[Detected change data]
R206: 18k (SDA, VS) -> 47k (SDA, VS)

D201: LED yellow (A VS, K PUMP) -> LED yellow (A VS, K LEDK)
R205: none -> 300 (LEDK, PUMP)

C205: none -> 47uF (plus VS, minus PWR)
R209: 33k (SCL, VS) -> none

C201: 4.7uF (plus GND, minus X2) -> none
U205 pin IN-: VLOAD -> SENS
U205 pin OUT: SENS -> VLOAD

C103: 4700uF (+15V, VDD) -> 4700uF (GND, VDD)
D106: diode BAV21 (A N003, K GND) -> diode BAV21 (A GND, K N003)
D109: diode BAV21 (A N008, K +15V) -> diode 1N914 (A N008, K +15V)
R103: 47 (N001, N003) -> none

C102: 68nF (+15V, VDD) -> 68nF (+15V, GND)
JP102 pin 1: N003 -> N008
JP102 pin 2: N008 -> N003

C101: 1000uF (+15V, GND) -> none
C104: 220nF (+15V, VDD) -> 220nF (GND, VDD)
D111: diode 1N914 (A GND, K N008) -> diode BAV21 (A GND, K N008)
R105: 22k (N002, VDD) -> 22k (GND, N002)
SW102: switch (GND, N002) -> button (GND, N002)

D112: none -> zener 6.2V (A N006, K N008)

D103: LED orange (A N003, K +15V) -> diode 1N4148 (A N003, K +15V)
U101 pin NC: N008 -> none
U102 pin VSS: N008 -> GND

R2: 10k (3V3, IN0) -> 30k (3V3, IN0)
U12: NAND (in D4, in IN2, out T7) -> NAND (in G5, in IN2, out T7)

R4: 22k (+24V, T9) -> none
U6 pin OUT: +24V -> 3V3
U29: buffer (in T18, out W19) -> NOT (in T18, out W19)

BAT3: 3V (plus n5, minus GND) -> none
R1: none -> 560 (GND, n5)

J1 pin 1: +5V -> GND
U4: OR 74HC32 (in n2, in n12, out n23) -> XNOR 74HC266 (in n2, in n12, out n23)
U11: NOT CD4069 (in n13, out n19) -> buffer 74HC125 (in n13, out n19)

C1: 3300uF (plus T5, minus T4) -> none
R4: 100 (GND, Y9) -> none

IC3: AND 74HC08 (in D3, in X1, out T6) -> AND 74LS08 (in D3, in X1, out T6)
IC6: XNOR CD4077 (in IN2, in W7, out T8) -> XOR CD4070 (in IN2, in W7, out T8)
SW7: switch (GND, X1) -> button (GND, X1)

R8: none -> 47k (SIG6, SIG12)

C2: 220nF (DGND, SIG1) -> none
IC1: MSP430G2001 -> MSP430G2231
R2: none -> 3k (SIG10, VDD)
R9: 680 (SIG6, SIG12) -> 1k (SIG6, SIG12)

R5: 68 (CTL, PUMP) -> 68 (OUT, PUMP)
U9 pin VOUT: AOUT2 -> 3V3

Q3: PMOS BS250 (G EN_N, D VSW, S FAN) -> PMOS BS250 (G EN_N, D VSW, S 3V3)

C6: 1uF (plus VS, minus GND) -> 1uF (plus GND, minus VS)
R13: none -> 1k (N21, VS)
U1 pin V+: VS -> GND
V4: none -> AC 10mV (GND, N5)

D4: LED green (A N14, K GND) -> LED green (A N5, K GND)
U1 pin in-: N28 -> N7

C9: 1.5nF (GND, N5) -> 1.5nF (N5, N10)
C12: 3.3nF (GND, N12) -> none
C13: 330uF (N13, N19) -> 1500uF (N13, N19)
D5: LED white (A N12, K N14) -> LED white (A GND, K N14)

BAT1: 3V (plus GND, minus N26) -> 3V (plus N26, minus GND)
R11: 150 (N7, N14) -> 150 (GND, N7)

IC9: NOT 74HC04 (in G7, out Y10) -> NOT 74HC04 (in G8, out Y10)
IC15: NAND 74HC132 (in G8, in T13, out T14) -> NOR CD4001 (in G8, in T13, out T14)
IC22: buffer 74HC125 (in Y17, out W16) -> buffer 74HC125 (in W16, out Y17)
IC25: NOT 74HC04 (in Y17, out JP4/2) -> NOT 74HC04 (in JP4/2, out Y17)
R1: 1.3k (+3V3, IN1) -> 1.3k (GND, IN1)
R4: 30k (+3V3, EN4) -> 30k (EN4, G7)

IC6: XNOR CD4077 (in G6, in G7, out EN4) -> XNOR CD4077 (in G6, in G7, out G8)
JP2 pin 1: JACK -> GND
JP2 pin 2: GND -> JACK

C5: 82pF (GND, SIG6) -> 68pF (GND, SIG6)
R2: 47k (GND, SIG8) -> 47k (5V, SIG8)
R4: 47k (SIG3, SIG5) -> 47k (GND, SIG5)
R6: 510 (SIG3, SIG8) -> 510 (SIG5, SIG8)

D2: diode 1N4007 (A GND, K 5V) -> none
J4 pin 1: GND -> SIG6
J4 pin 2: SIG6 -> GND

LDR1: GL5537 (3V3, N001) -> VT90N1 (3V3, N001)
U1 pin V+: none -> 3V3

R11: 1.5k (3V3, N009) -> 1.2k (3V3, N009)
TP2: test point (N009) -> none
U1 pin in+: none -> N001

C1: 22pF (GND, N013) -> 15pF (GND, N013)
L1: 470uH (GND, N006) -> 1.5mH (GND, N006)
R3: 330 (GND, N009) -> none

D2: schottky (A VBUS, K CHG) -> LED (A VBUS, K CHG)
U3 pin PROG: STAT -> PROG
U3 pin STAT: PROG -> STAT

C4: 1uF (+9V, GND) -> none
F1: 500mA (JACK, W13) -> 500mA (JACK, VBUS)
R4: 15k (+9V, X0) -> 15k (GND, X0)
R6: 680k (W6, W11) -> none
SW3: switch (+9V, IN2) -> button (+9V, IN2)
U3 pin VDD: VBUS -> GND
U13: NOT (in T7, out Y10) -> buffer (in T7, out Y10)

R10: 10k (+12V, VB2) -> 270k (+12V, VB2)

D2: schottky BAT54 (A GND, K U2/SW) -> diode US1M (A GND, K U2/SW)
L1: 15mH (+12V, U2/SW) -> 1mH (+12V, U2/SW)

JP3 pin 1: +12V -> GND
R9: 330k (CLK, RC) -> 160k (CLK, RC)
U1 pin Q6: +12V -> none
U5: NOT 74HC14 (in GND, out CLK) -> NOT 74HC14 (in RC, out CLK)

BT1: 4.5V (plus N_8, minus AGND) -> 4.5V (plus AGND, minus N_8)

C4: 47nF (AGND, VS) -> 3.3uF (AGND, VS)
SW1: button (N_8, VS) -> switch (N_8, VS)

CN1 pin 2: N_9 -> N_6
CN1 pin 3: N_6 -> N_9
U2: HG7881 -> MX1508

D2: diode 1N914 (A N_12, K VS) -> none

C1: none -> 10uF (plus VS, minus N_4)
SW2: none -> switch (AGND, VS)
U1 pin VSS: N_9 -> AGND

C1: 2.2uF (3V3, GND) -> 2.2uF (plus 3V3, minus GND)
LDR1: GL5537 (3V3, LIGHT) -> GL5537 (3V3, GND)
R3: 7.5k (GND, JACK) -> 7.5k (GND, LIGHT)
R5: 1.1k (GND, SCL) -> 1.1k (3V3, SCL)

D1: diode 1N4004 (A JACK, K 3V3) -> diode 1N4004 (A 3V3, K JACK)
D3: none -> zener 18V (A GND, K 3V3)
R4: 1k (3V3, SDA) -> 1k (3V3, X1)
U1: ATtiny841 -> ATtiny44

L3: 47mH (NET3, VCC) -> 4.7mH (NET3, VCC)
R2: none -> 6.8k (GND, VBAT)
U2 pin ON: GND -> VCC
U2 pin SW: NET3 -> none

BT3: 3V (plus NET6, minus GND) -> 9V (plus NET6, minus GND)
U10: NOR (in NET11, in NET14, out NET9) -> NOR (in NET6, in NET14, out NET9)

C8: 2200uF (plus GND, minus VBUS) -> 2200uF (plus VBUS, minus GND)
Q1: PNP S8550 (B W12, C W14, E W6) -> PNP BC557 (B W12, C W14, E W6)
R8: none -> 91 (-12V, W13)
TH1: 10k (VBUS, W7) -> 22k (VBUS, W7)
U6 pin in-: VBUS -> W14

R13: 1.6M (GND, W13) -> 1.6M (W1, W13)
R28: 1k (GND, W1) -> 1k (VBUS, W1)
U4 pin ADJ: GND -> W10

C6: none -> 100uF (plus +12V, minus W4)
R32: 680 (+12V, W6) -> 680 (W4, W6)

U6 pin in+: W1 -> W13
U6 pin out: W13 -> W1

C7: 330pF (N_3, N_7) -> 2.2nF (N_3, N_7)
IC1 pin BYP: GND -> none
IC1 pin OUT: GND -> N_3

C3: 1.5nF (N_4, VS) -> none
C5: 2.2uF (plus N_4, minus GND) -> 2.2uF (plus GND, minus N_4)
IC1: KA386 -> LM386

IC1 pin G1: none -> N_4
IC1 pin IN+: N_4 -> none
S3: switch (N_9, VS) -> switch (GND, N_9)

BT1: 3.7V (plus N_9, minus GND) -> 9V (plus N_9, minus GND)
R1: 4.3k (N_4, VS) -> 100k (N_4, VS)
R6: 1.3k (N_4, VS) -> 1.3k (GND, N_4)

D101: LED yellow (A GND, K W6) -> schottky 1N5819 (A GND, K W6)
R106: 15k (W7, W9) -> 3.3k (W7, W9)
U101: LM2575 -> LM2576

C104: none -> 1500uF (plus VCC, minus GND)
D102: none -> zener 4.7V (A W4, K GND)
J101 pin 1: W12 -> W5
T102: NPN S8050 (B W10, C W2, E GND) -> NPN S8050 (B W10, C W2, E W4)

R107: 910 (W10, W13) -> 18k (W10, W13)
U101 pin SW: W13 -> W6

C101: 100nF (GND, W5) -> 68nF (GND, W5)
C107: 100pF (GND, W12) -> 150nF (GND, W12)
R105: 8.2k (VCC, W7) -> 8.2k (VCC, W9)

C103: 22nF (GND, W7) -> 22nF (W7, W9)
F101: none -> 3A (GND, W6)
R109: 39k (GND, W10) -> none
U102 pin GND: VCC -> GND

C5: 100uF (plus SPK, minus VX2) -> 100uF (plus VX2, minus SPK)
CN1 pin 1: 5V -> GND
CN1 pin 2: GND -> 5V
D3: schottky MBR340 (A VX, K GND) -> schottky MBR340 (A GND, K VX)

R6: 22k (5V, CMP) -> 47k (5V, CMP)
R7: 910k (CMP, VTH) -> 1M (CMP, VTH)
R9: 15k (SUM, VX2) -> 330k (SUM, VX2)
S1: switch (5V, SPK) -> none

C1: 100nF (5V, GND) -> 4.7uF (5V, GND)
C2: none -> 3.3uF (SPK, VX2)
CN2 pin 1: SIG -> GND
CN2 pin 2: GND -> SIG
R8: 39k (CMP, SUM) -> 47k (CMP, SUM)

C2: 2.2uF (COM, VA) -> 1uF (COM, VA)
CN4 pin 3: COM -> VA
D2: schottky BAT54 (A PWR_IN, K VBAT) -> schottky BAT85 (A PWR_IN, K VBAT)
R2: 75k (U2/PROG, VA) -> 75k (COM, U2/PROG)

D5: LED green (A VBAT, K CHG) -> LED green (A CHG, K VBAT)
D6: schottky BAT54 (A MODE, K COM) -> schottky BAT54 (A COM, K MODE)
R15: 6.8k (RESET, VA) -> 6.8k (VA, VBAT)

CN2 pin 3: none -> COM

» **WORK TO BE COMPLETED**
Reproduce the entries exactly, but only from their first line to the line holding "R2: 10k (3V3, IN0) -> 30k (3V3, IN0)", with that last line kept.

» **SOLUTION TO THE PROBLEM**
R206: 18k (SDA, VS) -> 47k (SDA, VS)

D201: LED yellow (A VS, K PUMP) -> LED yellow (A VS, K LEDK)
R205: none -> 300 (LEDK, PUMP)

C205: none -> 47uF (plus VS, minus PWR)
R209: 33k (SCL, VS) -> none

C201: 4.7uF (plus GND, minus X2) -> none
U205 pin IN-: VLOAD -> SENS
U205 pin OUT: SENS -> VLOAD

C103: 4700uF (+15V, VDD) -> 4700uF (GND, VDD)
D106: diode BAV21 (A N003, K GND) -> diode BAV21 (A GND, K N003)
D109: diode BAV21 (A N008, K +15V) -> diode 1N914 (A N008, K +15V)
R103: 47 (N001, N003) -> none

C102: 68nF (+15V, VDD) -> 68nF (+15V, GND)
JP102 pin 1: N003 -> N008
JP102 pin 2: N008 -> N003

C101: 1000uF (+15V, GND) -> none
C104: 220nF (+15V, VDD) -> 220nF (GND, VDD)
D111: diode 1N914 (A GND, K N008) -> diode BAV21 (A GND, K N008)
R105: 22k (N002, VDD) -> 22k (GND, N002)
SW102: switch (GND, N002) -> button (GND, N002)

D112: none -> zener 6.2V (A N006, K N008)

D103: LED orange (A N003, K +15V) -> diode 1N4148 (A N003, K +15V)
U101 pin NC: N008 -> none
U102 pin VSS: N008 -> GND

R2: 10k (3V3, IN0) -> 30k (3V3, IN0)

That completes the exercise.